WHAT TO PRODUCE: Once you have located the line containing "orange 1x1 plate" in the material below, return it exactly along with each line after it through the line containing "red 1x2 plate [153,272,231,383]".

AVAILABLE RECORDS:
○ ○ ○ ○

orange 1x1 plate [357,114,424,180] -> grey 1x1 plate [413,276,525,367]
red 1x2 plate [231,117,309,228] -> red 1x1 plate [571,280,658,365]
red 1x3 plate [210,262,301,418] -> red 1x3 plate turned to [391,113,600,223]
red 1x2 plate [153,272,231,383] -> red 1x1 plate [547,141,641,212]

○ ○ ○ ○

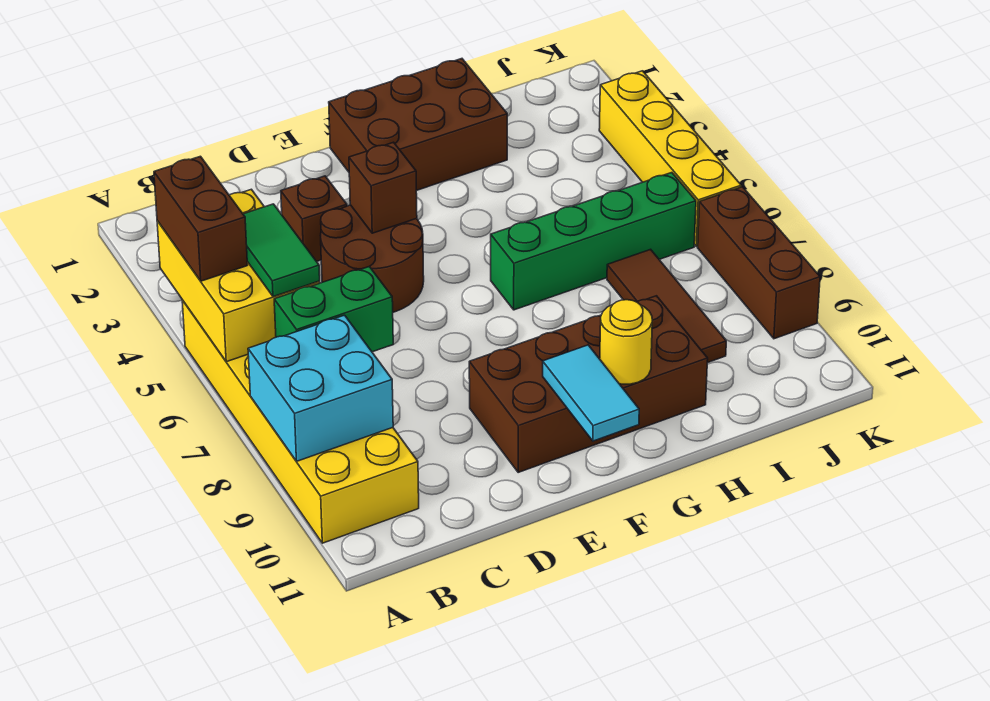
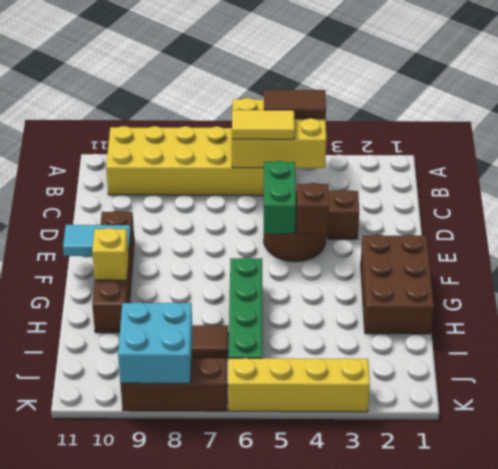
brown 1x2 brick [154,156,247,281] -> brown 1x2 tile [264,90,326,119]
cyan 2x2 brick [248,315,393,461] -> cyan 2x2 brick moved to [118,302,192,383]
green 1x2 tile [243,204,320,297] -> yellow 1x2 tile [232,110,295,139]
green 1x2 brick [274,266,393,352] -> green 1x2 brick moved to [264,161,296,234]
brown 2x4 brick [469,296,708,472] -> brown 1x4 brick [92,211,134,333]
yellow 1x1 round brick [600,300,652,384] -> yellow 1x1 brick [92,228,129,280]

○ ○ ○ ○

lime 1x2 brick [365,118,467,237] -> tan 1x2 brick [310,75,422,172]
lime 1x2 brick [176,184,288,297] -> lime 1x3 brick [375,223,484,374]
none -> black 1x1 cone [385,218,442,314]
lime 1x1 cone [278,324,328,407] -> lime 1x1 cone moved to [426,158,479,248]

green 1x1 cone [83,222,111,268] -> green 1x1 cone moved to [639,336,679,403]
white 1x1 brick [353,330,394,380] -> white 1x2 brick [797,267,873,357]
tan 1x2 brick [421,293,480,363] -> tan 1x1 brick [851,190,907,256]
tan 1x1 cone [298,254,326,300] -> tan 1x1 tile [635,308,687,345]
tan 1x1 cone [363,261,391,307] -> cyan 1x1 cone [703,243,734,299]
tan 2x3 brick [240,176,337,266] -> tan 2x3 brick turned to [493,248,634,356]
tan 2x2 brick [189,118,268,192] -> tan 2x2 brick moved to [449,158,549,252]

○ ○ ○ ○

YOUR SOLUTION:
orange 1x1 plate [357,114,424,180] -> grey 1x1 plate [413,276,525,367]
red 1x2 plate [231,117,309,228] -> red 1x1 plate [571,280,658,365]
red 1x3 plate [210,262,301,418] -> red 1x3 plate turned to [391,113,600,223]
red 1x2 plate [153,272,231,383] -> red 1x1 plate [547,141,641,212]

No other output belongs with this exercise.